--- AIM OF THE EXERCISE ---
Give back all of the data exactly. Leave nothing out.

(Dataset entries)
——

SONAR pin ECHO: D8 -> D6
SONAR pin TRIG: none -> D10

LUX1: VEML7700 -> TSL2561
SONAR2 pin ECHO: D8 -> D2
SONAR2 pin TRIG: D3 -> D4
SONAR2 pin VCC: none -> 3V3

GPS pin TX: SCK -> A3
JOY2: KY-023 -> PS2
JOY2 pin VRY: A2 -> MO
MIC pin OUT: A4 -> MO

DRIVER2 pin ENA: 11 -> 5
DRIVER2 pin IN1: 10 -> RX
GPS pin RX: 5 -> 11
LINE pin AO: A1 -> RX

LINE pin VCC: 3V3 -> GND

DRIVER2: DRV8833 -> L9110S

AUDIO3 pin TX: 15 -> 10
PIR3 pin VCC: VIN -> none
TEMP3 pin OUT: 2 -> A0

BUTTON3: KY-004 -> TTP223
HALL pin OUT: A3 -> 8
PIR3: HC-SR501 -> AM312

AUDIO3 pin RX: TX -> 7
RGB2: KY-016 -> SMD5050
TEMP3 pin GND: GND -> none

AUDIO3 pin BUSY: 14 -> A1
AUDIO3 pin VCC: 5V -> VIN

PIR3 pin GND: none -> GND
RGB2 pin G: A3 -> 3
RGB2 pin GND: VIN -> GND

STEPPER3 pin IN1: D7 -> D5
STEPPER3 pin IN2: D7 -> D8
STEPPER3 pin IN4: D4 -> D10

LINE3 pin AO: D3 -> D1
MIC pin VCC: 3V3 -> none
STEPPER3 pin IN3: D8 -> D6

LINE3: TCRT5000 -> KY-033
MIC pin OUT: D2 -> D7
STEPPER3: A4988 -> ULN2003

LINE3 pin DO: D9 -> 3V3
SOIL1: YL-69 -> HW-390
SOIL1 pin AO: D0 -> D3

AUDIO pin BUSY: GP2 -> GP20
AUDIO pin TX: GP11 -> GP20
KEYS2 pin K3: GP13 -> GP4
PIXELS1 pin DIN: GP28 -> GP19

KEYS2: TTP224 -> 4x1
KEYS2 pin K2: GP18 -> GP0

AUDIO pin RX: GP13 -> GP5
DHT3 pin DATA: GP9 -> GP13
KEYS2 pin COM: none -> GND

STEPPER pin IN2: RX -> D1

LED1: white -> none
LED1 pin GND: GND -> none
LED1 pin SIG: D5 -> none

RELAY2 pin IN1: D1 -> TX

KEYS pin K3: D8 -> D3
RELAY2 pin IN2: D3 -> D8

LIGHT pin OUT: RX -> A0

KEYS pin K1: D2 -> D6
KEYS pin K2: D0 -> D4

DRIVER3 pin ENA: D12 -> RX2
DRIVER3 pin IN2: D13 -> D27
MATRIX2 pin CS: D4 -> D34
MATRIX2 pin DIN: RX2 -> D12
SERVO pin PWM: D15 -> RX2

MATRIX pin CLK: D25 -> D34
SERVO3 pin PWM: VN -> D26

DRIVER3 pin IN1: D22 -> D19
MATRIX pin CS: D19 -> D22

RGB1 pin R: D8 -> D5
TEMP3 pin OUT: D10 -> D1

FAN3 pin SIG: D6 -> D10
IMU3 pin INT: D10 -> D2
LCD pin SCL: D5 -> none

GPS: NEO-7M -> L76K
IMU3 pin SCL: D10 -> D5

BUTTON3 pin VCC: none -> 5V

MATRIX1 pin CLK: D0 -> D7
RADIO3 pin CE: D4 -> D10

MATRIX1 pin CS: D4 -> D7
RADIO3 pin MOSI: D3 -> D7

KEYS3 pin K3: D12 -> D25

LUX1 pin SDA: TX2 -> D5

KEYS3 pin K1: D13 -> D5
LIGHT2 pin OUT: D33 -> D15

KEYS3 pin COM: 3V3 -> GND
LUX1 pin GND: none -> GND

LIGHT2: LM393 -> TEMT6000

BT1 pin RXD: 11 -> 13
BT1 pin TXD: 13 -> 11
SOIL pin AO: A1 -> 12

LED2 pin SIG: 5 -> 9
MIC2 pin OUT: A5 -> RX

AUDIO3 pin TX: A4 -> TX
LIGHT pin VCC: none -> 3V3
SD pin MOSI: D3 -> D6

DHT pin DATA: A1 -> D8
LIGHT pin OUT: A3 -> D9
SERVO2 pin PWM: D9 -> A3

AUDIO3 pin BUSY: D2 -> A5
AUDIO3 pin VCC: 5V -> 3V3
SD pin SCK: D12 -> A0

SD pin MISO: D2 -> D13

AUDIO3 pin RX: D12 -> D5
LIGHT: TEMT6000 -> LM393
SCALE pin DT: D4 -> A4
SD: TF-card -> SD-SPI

——

--- ANSWER TO THE EXERCISE ---
SONAR pin ECHO: D8 -> D6
SONAR pin TRIG: none -> D10

LUX1: VEML7700 -> TSL2561
SONAR2 pin ECHO: D8 -> D2
SONAR2 pin TRIG: D3 -> D4
SONAR2 pin VCC: none -> 3V3

GPS pin TX: SCK -> A3
JOY2: KY-023 -> PS2
JOY2 pin VRY: A2 -> MO
MIC pin OUT: A4 -> MO

DRIVER2 pin ENA: 11 -> 5
DRIVER2 pin IN1: 10 -> RX
GPS pin RX: 5 -> 11
LINE pin AO: A1 -> RX

LINE pin VCC: 3V3 -> GND

DRIVER2: DRV8833 -> L9110S

AUDIO3 pin TX: 15 -> 10
PIR3 pin VCC: VIN -> none
TEMP3 pin OUT: 2 -> A0

BUTTON3: KY-004 -> TTP223
HALL pin OUT: A3 -> 8
PIR3: HC-SR501 -> AM312

AUDIO3 pin RX: TX -> 7
RGB2: KY-016 -> SMD5050
TEMP3 pin GND: GND -> none

AUDIO3 pin BUSY: 14 -> A1
AUDIO3 pin VCC: 5V -> VIN

PIR3 pin GND: none -> GND
RGB2 pin G: A3 -> 3
RGB2 pin GND: VIN -> GND

STEPPER3 pin IN1: D7 -> D5
STEPPER3 pin IN2: D7 -> D8
STEPPER3 pin IN4: D4 -> D10

LINE3 pin AO: D3 -> D1
MIC pin VCC: 3V3 -> none
STEPPER3 pin IN3: D8 -> D6

LINE3: TCRT5000 -> KY-033
MIC pin OUT: D2 -> D7
STEPPER3: A4988 -> ULN2003

LINE3 pin DO: D9 -> 3V3
SOIL1: YL-69 -> HW-390
SOIL1 pin AO: D0 -> D3

AUDIO pin BUSY: GP2 -> GP20
AUDIO pin TX: GP11 -> GP20
KEYS2 pin K3: GP13 -> GP4
PIXELS1 pin DIN: GP28 -> GP19

KEYS2: TTP224 -> 4x1
KEYS2 pin K2: GP18 -> GP0

AUDIO pin RX: GP13 -> GP5
DHT3 pin DATA: GP9 -> GP13
KEYS2 pin COM: none -> GND

STEPPER pin IN2: RX -> D1

LED1: white -> none
LED1 pin GND: GND -> none
LED1 pin SIG: D5 -> none

RELAY2 pin IN1: D1 -> TX

KEYS pin K3: D8 -> D3
RELAY2 pin IN2: D3 -> D8

LIGHT pin OUT: RX -> A0

KEYS pin K1: D2 -> D6
KEYS pin K2: D0 -> D4

DRIVER3 pin ENA: D12 -> RX2
DRIVER3 pin IN2: D13 -> D27
MATRIX2 pin CS: D4 -> D34
MATRIX2 pin DIN: RX2 -> D12
SERVO pin PWM: D15 -> RX2

MATRIX pin CLK: D25 -> D34
SERVO3 pin PWM: VN -> D26

DRIVER3 pin IN1: D22 -> D19
MATRIX pin CS: D19 -> D22

RGB1 pin R: D8 -> D5
TEMP3 pin OUT: D10 -> D1

FAN3 pin SIG: D6 -> D10
IMU3 pin INT: D10 -> D2
LCD pin SCL: D5 -> none

GPS: NEO-7M -> L76K
IMU3 pin SCL: D10 -> D5

BUTTON3 pin VCC: none -> 5V

MATRIX1 pin CLK: D0 -> D7
RADIO3 pin CE: D4 -> D10

MATRIX1 pin CS: D4 -> D7
RADIO3 pin MOSI: D3 -> D7

KEYS3 pin K3: D12 -> D25

LUX1 pin SDA: TX2 -> D5

KEYS3 pin K1: D13 -> D5
LIGHT2 pin OUT: D33 -> D15

KEYS3 pin COM: 3V3 -> GND
LUX1 pin GND: none -> GND

LIGHT2: LM393 -> TEMT6000

BT1 pin RXD: 11 -> 13
BT1 pin TXD: 13 -> 11
SOIL pin AO: A1 -> 12

LED2 pin SIG: 5 -> 9
MIC2 pin OUT: A5 -> RX

AUDIO3 pin TX: A4 -> TX
LIGHT pin VCC: none -> 3V3
SD pin MOSI: D3 -> D6

DHT pin DATA: A1 -> D8
LIGHT pin OUT: A3 -> D9
SERVO2 pin PWM: D9 -> A3

AUDIO3 pin BUSY: D2 -> A5
AUDIO3 pin VCC: 5V -> 3V3
SD pin SCK: D12 -> A0

SD pin MISO: D2 -> D13

AUDIO3 pin RX: D12 -> D5
LIGHT: TEMT6000 -> LM393
SCALE pin DT: D4 -> A4
SD: TF-card -> SD-SPI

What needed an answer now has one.